- Available data

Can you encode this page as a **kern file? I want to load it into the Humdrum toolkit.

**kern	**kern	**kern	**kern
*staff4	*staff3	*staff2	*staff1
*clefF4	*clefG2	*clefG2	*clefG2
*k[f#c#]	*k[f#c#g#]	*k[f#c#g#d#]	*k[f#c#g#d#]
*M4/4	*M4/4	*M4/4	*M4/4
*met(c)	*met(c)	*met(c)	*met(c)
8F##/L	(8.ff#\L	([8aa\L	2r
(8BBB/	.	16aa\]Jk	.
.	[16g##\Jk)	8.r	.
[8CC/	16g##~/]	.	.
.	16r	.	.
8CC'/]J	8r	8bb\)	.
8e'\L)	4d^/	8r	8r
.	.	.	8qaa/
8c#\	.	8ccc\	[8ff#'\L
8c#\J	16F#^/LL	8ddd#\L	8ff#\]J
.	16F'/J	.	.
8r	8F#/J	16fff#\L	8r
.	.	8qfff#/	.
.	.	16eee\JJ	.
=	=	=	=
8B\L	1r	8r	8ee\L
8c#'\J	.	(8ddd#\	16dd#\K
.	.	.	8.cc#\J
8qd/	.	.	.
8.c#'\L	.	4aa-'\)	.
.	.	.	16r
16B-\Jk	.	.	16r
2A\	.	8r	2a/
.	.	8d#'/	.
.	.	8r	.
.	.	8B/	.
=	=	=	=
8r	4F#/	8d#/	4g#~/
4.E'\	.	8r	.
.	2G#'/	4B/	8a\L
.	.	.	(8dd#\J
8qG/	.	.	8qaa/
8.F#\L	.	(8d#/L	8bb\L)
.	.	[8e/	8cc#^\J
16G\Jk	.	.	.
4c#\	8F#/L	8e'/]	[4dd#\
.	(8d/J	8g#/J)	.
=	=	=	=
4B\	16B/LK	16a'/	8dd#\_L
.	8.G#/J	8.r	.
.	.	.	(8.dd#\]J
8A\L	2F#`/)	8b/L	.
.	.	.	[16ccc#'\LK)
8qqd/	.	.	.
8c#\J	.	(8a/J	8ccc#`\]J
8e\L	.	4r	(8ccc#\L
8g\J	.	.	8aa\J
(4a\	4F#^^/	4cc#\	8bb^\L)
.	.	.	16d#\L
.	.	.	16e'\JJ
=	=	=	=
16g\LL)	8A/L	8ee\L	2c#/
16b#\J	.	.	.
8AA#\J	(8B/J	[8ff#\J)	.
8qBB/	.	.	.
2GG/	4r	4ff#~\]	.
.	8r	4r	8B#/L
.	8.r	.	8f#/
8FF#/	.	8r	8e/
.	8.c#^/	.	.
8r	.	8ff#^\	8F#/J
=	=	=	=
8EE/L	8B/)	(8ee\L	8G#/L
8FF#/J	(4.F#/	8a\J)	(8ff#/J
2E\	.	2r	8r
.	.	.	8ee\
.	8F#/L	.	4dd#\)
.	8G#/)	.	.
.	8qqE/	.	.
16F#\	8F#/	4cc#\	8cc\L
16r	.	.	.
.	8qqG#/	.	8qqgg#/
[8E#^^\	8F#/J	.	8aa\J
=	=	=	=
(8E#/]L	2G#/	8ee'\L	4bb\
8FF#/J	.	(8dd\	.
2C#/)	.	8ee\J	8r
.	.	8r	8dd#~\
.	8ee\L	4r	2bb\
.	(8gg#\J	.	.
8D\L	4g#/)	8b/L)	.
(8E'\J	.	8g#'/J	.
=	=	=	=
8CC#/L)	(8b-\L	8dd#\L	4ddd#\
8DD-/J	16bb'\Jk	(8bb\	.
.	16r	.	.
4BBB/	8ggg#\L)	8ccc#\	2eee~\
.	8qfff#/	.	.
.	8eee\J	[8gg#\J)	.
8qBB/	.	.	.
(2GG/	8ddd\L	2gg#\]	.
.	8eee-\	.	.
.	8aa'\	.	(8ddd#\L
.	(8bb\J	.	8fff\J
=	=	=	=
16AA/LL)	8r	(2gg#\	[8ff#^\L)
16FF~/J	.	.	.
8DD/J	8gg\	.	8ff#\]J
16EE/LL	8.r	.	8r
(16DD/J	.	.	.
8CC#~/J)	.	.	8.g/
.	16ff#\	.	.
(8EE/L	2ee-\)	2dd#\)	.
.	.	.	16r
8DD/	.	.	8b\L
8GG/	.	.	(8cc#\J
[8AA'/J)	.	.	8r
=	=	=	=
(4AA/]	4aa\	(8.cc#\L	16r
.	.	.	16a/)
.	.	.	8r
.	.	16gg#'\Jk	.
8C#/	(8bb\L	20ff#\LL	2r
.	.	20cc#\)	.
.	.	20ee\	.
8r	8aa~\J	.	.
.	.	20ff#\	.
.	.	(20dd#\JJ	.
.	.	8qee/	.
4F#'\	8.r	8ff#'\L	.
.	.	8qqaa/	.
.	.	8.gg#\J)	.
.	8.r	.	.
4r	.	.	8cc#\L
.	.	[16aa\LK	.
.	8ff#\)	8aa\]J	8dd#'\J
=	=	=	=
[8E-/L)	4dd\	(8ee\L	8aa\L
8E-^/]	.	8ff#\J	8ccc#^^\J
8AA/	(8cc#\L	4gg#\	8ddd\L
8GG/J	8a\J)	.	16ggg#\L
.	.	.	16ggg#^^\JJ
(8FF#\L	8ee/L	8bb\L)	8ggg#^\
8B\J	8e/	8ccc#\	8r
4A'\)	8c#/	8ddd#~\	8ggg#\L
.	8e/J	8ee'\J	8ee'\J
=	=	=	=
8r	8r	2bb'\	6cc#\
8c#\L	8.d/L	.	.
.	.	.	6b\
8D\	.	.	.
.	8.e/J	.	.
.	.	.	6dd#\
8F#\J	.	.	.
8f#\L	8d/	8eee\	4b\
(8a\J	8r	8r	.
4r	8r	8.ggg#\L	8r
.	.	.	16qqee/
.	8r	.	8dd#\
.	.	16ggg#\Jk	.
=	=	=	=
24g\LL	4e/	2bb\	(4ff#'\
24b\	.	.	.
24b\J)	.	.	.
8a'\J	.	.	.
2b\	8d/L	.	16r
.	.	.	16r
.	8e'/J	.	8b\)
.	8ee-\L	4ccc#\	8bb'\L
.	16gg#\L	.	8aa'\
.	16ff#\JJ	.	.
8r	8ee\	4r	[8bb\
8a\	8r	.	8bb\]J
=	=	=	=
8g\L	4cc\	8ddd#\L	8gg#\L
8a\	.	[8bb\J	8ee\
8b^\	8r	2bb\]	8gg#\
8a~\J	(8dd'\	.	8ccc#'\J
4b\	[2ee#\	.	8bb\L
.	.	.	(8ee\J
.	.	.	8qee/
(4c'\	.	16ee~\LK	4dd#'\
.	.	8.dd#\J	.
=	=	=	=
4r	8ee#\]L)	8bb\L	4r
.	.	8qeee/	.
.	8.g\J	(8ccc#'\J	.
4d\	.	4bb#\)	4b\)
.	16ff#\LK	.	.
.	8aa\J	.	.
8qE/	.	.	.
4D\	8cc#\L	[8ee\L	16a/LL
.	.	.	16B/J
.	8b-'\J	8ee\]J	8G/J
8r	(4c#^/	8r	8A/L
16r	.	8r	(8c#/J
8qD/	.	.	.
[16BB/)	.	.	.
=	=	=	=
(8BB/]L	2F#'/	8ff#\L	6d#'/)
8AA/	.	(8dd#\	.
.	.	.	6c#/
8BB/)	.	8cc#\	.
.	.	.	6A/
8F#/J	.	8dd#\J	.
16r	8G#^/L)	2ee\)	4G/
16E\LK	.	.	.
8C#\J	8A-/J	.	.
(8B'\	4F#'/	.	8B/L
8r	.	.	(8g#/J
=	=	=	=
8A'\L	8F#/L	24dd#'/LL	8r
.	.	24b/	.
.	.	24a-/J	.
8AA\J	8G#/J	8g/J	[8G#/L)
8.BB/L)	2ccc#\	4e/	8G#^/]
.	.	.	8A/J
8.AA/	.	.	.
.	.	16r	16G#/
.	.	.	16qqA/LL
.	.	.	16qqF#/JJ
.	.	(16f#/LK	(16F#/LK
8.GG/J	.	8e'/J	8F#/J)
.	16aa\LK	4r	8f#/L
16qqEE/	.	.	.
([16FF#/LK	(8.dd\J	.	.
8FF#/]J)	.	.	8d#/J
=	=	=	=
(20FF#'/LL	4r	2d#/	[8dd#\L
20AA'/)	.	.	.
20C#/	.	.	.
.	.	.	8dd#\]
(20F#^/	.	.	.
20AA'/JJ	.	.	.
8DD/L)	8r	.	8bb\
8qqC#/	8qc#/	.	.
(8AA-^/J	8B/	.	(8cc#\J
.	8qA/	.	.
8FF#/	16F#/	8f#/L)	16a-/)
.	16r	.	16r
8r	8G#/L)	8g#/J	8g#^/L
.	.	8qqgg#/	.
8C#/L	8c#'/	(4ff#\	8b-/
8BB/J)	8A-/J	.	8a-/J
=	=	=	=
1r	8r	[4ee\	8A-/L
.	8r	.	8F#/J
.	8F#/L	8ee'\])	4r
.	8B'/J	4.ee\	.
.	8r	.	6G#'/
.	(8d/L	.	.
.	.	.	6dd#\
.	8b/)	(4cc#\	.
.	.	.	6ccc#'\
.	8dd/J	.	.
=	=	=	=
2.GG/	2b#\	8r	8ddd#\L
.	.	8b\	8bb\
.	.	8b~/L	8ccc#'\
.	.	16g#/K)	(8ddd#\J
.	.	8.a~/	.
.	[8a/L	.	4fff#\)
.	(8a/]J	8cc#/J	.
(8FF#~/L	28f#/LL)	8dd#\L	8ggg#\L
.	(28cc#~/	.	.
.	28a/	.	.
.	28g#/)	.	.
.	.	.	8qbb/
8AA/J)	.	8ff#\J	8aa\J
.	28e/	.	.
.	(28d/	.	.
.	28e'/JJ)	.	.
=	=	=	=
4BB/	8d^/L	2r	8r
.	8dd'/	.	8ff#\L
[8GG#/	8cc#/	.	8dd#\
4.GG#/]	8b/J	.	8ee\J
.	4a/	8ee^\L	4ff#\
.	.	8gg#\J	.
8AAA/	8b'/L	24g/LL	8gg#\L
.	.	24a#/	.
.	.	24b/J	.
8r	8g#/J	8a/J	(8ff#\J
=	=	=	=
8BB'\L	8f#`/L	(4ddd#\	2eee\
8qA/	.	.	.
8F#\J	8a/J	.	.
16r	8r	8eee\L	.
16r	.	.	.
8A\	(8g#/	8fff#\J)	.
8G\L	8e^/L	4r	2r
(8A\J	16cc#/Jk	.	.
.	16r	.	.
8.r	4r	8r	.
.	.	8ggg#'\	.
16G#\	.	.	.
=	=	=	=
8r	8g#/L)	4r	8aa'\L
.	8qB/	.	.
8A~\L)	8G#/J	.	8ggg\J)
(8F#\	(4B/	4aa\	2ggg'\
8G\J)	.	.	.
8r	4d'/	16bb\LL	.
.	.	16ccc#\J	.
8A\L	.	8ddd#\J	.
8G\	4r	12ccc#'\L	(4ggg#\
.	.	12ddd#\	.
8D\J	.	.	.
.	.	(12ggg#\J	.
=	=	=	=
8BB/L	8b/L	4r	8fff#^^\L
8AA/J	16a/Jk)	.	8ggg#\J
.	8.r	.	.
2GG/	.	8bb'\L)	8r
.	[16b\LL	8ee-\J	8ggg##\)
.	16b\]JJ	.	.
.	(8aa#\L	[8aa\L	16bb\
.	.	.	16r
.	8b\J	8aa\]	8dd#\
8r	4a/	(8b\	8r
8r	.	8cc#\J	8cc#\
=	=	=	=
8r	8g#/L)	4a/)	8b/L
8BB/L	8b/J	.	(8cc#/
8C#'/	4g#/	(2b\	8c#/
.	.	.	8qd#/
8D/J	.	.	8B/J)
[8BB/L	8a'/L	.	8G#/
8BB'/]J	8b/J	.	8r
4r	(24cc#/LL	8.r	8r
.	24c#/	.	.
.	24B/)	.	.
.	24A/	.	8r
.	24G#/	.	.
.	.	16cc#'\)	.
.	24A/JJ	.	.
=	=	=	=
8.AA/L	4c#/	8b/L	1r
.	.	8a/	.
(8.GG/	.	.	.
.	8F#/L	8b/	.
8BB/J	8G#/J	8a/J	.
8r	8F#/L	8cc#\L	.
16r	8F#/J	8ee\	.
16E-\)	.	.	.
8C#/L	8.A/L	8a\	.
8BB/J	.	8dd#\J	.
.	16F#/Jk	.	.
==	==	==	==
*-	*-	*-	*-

- Work to be completed
Please pull out each line from the rows above that contains the string "kern". Case counts.

- Solution to this problem
Can you encode this page as a **kern file? I want to load it into the Humdrum toolkit.
**kern	**kern	**kern	**kern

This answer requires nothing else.